*** Information provided ***

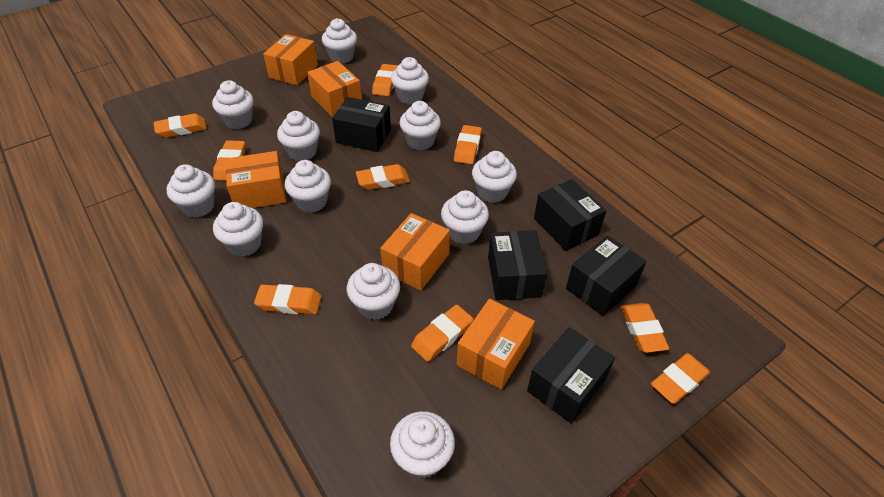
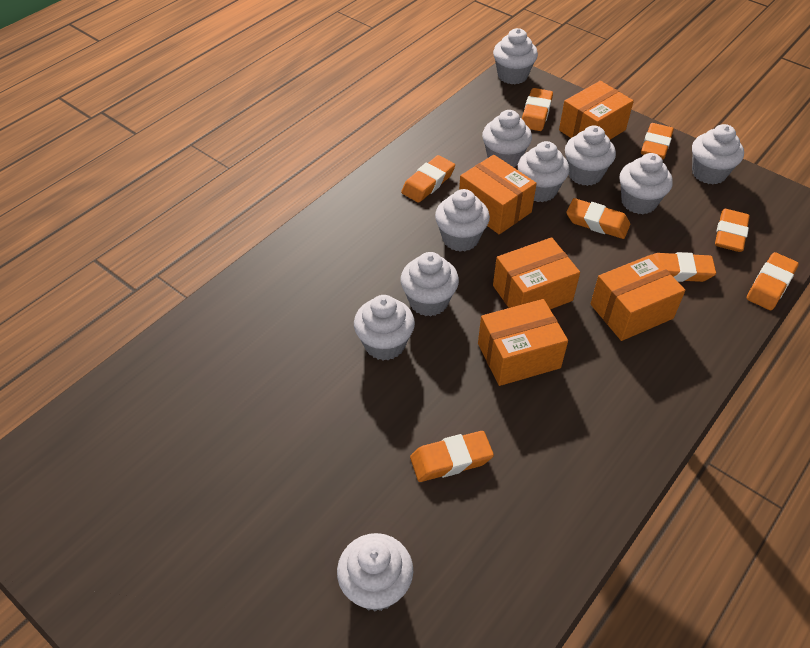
black box: 5 -> 0
orange eraser: 9 -> 8
white cupcake: 12 -> 10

*** End of Information provided ***

> [Task goal]
Exclude every picture and copy the remaining data exactly.

> [Task response]
black box: 5 -> 0
orange eraser: 9 -> 8
white cupcake: 12 -> 10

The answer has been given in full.